Task requirements ▸ If a line contains "The domek (czarny)", it is the last one to write out; begin with the first line of the records and copy each exactly.

-.-.-

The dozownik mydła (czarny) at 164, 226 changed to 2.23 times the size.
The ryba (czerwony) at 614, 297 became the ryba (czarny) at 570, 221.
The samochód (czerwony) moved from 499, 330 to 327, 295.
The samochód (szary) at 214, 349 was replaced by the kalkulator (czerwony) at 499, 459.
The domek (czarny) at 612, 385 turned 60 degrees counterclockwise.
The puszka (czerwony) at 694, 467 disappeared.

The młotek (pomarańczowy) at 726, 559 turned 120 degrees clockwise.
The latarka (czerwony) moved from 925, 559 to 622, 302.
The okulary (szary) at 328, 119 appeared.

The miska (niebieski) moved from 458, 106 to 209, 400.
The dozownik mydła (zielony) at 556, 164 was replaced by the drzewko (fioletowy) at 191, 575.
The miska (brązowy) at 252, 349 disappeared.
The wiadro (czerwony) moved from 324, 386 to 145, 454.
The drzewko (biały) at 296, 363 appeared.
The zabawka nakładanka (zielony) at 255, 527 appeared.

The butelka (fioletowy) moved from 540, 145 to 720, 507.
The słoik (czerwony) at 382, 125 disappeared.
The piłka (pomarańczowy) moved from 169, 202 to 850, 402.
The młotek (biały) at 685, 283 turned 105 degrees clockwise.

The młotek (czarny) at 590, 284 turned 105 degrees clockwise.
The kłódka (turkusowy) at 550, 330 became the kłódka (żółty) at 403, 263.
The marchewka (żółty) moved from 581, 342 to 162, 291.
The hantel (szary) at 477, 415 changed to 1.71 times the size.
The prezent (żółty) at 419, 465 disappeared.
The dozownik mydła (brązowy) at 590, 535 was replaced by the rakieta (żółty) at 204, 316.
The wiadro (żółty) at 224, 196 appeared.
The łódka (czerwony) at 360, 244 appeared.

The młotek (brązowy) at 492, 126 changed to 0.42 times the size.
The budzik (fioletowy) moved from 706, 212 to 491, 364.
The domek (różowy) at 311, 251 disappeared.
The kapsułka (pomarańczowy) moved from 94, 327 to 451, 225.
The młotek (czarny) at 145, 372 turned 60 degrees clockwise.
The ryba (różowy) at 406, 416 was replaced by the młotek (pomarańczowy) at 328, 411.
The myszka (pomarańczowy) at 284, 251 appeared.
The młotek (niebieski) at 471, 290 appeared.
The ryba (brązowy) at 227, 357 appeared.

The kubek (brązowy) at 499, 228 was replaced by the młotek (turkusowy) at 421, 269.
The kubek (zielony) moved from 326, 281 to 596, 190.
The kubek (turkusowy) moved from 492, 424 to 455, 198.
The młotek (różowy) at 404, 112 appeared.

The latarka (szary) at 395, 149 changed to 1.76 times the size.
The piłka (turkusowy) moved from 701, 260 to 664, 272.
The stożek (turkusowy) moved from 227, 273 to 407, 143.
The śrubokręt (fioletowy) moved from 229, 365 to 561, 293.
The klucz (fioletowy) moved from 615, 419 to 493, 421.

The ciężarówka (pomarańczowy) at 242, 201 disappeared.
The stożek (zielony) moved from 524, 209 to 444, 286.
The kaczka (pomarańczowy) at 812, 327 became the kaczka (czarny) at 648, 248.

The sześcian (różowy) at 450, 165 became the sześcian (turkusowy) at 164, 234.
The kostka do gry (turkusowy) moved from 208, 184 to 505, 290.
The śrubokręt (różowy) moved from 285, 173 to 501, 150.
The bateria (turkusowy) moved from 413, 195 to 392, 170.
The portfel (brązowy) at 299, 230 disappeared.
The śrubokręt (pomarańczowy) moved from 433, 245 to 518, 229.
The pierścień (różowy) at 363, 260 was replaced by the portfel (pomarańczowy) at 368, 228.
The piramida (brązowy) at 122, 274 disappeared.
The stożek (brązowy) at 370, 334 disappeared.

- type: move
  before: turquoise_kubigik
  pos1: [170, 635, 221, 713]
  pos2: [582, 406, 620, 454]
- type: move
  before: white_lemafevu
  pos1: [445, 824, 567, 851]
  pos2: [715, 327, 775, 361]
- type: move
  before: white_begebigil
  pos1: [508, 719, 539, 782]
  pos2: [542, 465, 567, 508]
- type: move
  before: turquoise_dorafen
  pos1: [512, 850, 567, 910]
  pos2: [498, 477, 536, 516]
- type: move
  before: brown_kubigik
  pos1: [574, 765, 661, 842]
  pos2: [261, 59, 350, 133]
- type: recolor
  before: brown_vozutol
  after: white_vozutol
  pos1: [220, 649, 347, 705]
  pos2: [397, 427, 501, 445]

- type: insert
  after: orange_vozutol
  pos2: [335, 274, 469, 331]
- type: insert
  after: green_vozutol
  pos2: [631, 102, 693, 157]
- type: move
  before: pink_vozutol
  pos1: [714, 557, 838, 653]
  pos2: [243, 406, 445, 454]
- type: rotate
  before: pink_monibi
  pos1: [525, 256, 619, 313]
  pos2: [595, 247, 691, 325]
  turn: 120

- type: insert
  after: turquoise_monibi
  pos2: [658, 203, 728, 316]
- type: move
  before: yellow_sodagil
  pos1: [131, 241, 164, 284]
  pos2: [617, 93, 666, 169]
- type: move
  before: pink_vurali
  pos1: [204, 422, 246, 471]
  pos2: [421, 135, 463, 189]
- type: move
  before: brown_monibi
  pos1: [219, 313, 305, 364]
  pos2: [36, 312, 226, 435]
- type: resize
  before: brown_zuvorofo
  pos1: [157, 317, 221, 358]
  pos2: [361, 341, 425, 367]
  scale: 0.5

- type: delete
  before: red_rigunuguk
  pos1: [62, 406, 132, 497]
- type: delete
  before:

-.-.-

Expected output ▸
The dozownik mydła (czarny) at 164, 226 changed to 2.23 times the size.
The ryba (czerwony) at 614, 297 became the ryba (czarny) at 570, 221.
The samochód (czerwony) moved from 499, 330 to 327, 295.
The samochód (szary) at 214, 349 was replaced by the kalkulator (czerwony) at 499, 459.
The domek (czarny) at 612, 385 turned 60 degrees counterclockwise.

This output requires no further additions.